(Before-and-after object listings)
= = =

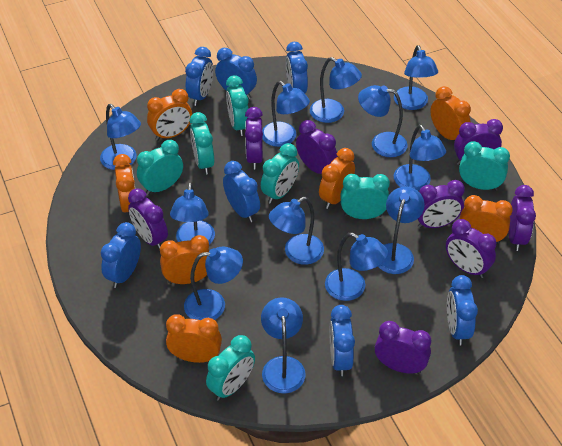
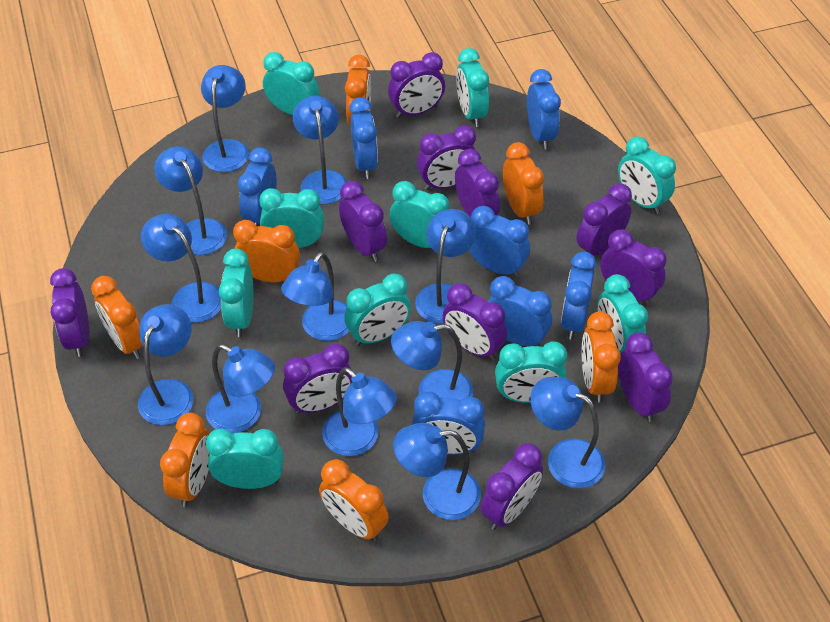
purple clock: 8 -> 11
turquoise clock: 7 -> 10

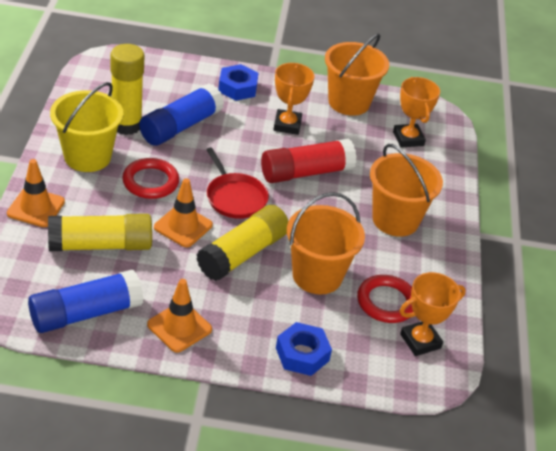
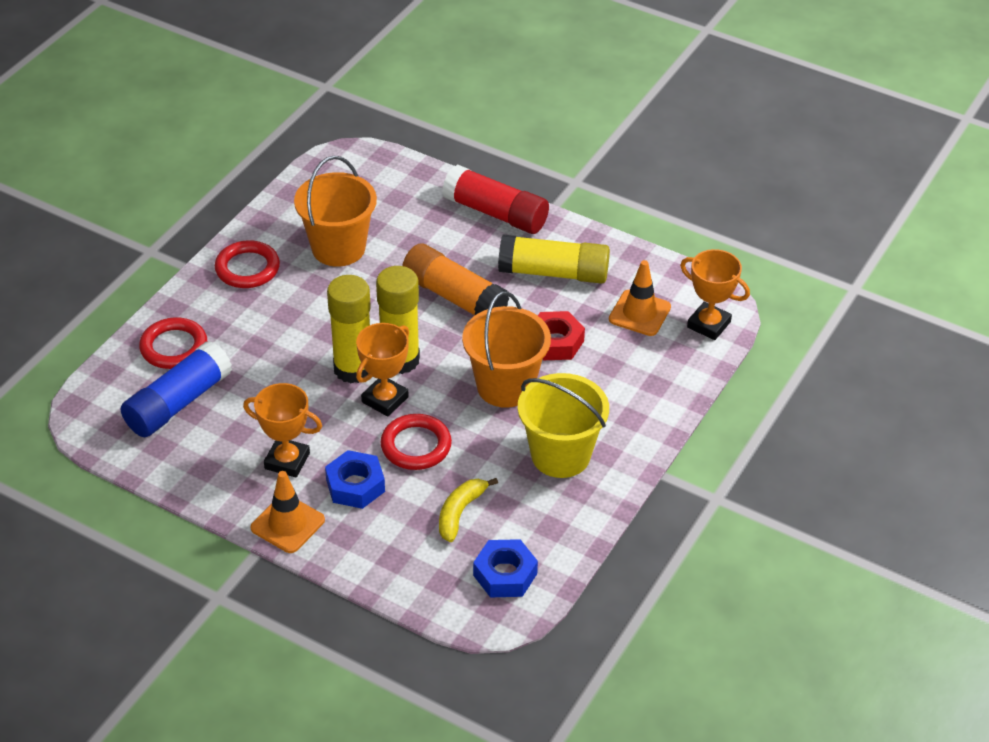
blue glue stick: 2 -> 1
orange bucket: 3 -> 2
orange glue stick: 0 -> 1
orange traffic cone: 3 -> 2
red nut: 0 -> 1
red pan: 1 -> 0
red ring: 2 -> 3
yellow banana: 0 -> 1

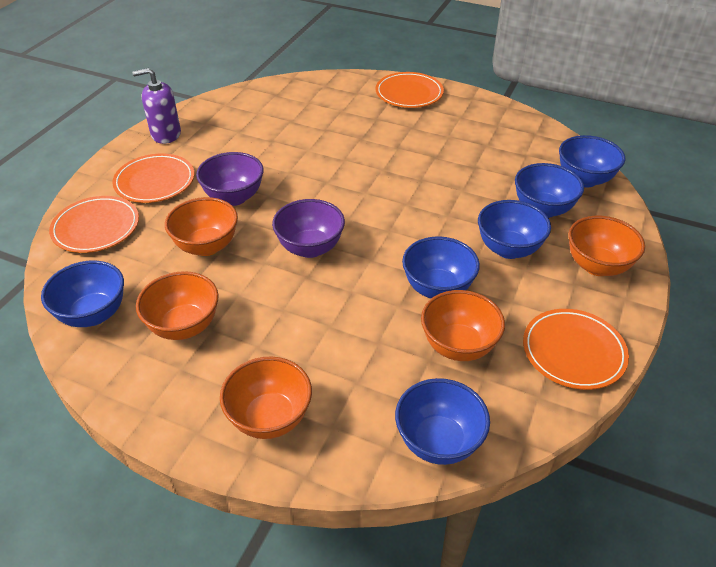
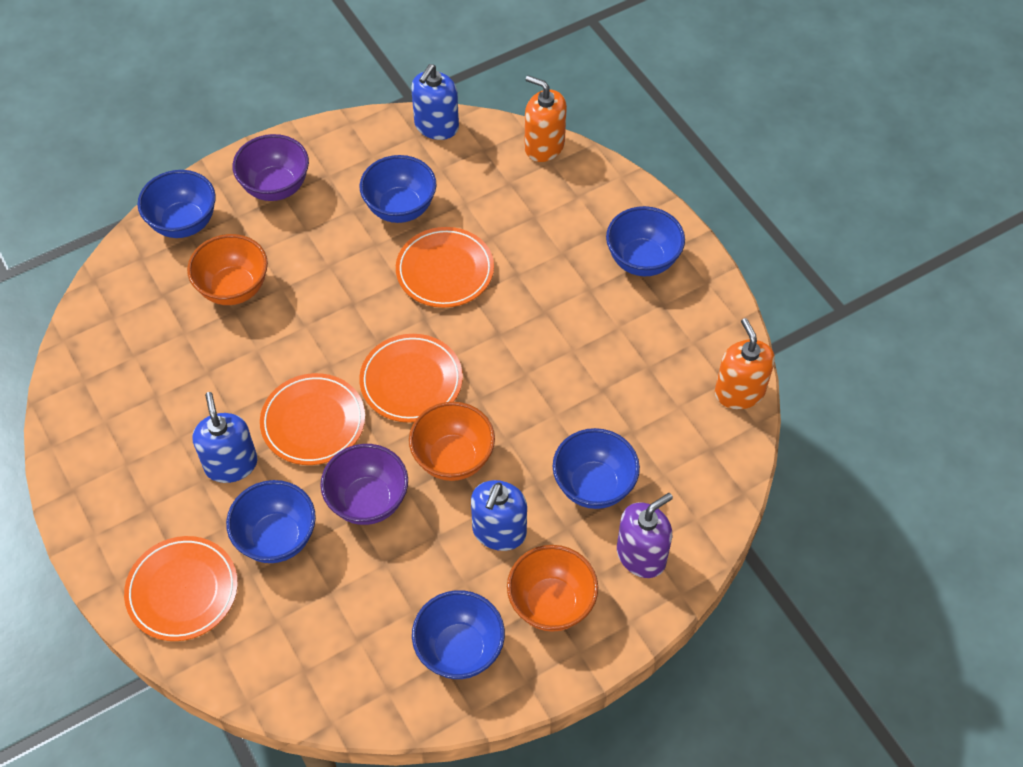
blue soap dispenser: 0 -> 3
orange bowl: 5 -> 3
orange soap dispenser: 0 -> 2

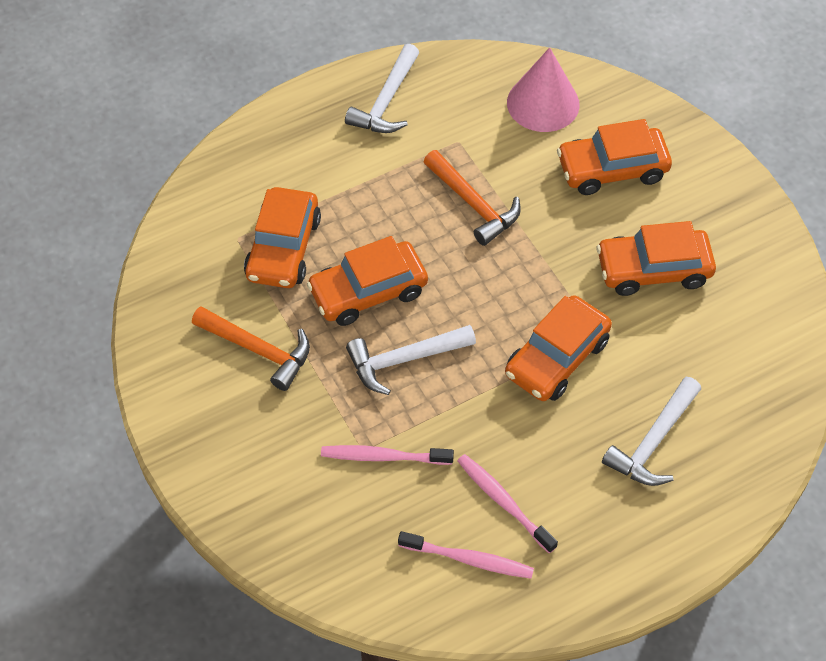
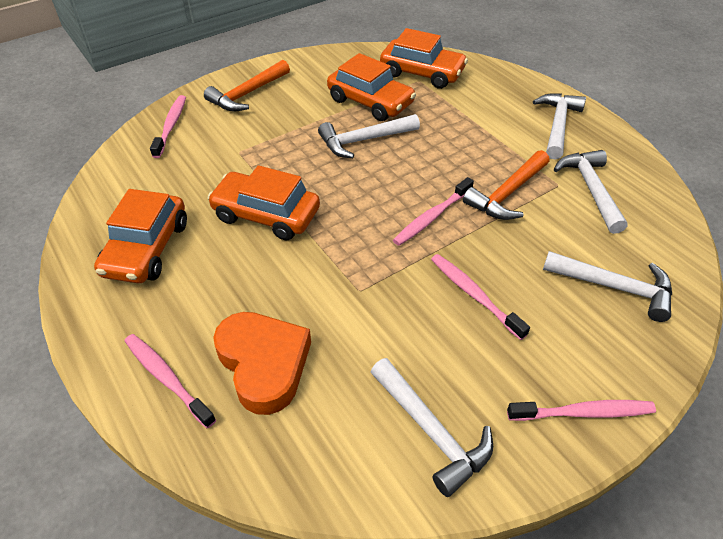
orange car: 5 -> 4
orange heart: 0 -> 1
pink cone: 1 -> 0
pink toothbrush: 3 -> 5
white hammer: 3 -> 5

= = =

### YOUR GOAL
Pictures stay out of this copy. Retype exactly the lines from the one with "blue glue stick: 2 -> 1" through the last line of the data, both ends included, and nothing more.

### WORKED SOLUTION
blue glue stick: 2 -> 1
orange bucket: 3 -> 2
orange glue stick: 0 -> 1
orange traffic cone: 3 -> 2
red nut: 0 -> 1
red pan: 1 -> 0
red ring: 2 -> 3
yellow banana: 0 -> 1

blue soap dispenser: 0 -> 3
orange bowl: 5 -> 3
orange soap dispenser: 0 -> 2

orange car: 5 -> 4
orange heart: 0 -> 1
pink cone: 1 -> 0
pink toothbrush: 3 -> 5
white hammer: 3 -> 5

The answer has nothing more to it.